- **YOUR OBJECTIVE**
From the entries below, reproduce exactly the line containing "gray triangle: (79, 285)", the line containing "green semicircle: (112, 287)", and every line in between, with nothing added.

- **GIVEN DATA**

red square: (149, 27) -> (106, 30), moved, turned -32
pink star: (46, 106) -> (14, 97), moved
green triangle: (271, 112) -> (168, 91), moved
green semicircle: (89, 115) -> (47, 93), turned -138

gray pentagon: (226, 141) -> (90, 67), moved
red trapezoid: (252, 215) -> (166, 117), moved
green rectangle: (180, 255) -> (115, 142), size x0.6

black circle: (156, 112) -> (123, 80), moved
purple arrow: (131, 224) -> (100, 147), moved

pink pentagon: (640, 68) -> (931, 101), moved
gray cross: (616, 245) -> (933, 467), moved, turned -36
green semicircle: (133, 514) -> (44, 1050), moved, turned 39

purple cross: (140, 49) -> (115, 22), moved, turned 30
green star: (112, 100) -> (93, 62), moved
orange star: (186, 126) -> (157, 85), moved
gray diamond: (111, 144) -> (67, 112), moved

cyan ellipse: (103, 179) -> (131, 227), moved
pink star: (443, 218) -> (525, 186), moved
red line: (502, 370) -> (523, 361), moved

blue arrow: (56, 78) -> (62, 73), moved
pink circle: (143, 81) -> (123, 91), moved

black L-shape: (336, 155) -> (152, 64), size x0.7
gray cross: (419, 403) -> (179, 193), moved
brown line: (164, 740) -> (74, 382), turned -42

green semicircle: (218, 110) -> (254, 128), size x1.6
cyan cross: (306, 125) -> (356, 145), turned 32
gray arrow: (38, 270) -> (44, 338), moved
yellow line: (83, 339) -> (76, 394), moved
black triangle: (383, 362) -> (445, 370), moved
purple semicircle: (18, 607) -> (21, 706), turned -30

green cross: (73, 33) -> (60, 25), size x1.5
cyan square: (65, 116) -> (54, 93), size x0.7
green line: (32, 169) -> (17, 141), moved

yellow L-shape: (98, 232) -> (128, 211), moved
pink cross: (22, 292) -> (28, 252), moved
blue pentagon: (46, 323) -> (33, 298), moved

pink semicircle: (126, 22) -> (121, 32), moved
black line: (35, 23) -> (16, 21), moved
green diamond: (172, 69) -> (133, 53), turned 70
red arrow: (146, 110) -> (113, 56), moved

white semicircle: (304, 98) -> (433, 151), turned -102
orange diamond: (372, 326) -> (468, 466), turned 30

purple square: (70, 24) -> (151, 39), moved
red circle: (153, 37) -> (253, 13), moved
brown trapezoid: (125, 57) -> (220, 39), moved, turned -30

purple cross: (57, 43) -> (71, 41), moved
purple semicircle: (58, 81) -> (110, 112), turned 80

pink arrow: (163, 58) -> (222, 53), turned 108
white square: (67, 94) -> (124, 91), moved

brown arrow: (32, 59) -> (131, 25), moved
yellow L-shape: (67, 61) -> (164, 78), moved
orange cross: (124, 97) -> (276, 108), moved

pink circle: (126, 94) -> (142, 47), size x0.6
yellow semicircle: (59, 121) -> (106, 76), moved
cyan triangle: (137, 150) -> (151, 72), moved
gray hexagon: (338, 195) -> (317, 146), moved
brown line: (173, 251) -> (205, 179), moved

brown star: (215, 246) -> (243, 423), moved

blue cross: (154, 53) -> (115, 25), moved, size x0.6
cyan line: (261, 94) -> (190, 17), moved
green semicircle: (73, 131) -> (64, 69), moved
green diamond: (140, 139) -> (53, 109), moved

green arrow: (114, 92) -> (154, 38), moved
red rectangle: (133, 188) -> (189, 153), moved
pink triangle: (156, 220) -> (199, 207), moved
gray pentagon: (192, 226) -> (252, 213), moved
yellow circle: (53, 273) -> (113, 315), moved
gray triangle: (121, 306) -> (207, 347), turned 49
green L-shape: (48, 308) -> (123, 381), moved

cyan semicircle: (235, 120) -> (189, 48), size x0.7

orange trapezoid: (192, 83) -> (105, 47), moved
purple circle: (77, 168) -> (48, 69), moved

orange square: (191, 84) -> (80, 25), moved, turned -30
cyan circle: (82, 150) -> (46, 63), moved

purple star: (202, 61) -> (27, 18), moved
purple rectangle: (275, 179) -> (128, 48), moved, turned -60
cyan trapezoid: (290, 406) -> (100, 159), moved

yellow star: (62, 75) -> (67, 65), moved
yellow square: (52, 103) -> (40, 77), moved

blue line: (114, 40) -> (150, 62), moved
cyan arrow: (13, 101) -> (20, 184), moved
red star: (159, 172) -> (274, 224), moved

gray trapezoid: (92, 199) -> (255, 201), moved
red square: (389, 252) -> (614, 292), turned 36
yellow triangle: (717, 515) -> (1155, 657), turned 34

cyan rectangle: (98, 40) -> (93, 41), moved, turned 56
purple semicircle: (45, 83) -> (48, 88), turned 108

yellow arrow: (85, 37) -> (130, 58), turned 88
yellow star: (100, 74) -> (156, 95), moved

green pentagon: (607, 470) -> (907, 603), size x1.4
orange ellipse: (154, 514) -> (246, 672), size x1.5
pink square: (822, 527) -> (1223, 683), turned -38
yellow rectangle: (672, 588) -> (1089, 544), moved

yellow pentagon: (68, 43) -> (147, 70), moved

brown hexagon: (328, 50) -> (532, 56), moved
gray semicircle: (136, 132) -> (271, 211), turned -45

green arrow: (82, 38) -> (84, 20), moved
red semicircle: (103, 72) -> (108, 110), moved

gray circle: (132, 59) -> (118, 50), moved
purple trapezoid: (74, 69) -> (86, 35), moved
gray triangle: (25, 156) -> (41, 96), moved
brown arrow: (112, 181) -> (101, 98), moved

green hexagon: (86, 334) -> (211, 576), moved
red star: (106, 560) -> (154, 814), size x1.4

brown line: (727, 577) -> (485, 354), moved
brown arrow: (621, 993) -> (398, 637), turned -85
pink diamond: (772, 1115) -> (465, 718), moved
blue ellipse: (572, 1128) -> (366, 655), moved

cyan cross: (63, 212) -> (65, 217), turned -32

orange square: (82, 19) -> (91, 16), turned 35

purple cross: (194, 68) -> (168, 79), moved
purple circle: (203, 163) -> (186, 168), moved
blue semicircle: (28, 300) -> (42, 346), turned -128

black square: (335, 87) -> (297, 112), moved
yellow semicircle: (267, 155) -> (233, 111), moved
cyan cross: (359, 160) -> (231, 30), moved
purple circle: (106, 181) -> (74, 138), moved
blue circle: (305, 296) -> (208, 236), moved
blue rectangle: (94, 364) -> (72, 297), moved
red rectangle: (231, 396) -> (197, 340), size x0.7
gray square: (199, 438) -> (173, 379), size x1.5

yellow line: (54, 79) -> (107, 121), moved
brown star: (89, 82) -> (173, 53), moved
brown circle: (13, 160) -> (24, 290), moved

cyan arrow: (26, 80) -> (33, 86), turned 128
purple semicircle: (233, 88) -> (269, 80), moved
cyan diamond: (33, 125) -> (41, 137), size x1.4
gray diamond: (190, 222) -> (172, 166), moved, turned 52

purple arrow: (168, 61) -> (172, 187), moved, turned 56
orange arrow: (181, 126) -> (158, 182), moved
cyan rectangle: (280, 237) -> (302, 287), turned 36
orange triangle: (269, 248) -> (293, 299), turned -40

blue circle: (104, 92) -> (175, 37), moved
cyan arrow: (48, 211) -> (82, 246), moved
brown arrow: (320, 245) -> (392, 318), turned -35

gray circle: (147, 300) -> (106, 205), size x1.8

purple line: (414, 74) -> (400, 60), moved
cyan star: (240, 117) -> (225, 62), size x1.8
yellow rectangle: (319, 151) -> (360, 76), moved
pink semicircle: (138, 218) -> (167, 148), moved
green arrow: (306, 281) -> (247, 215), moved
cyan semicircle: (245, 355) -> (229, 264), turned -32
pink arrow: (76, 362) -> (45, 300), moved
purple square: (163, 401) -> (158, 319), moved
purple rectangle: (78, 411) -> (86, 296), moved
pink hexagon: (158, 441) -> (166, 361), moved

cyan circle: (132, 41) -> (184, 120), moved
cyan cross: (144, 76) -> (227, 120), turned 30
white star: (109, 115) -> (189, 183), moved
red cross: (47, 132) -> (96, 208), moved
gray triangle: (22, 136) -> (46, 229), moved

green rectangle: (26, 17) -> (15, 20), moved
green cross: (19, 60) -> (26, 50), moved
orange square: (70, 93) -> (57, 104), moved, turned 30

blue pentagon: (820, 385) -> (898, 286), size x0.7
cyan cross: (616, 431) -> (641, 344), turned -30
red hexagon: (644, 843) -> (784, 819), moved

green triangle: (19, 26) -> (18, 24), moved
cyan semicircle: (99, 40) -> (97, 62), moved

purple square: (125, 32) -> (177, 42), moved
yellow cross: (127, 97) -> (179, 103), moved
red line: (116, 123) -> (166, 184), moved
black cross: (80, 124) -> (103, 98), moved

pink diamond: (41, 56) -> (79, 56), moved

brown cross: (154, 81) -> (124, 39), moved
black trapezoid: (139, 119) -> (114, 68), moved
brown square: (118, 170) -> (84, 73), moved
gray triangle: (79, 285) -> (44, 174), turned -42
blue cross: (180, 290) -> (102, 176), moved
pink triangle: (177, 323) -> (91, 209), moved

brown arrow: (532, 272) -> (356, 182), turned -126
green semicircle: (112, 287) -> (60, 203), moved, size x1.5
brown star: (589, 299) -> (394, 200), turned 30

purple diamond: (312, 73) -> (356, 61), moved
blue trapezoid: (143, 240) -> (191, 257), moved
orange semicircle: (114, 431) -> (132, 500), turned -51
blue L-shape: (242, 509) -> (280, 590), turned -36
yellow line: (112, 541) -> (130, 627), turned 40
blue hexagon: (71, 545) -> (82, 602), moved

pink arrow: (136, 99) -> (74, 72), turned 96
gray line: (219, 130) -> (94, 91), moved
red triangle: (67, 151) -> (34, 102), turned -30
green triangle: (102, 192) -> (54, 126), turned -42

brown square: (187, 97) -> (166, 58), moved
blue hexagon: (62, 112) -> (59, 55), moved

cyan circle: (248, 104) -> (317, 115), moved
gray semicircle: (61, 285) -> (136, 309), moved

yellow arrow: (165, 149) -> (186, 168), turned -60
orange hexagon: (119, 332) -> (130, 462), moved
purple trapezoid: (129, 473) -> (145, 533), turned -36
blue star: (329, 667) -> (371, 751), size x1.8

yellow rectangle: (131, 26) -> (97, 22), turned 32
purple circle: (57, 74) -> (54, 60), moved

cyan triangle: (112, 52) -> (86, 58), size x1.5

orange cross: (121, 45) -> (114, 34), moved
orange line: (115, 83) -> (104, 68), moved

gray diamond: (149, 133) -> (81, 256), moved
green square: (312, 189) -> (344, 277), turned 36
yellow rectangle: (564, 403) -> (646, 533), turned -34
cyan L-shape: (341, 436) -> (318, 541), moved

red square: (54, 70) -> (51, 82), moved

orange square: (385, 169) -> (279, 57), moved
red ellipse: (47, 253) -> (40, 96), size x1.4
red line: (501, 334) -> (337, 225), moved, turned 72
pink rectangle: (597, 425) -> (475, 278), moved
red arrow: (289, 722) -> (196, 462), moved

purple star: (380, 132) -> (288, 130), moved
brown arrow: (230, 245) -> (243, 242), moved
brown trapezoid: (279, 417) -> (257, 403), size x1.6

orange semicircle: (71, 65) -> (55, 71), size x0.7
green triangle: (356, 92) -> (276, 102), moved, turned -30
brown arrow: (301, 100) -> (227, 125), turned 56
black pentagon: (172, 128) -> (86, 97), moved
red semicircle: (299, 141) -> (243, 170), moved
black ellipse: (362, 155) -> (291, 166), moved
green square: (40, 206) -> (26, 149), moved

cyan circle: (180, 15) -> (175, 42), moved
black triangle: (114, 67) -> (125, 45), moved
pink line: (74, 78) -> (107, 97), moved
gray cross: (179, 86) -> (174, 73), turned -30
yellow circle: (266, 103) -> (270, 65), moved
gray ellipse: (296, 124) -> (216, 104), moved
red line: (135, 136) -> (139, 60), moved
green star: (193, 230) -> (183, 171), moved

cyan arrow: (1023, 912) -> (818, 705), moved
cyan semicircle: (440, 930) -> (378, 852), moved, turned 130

- **THE COMPLETED TASK**
gray triangle: (79, 285) -> (44, 174), turned -42
blue cross: (180, 290) -> (102, 176), moved
pink triangle: (177, 323) -> (91, 209), moved

brown arrow: (532, 272) -> (356, 182), turned -126
green semicircle: (112, 287) -> (60, 203), moved, size x1.5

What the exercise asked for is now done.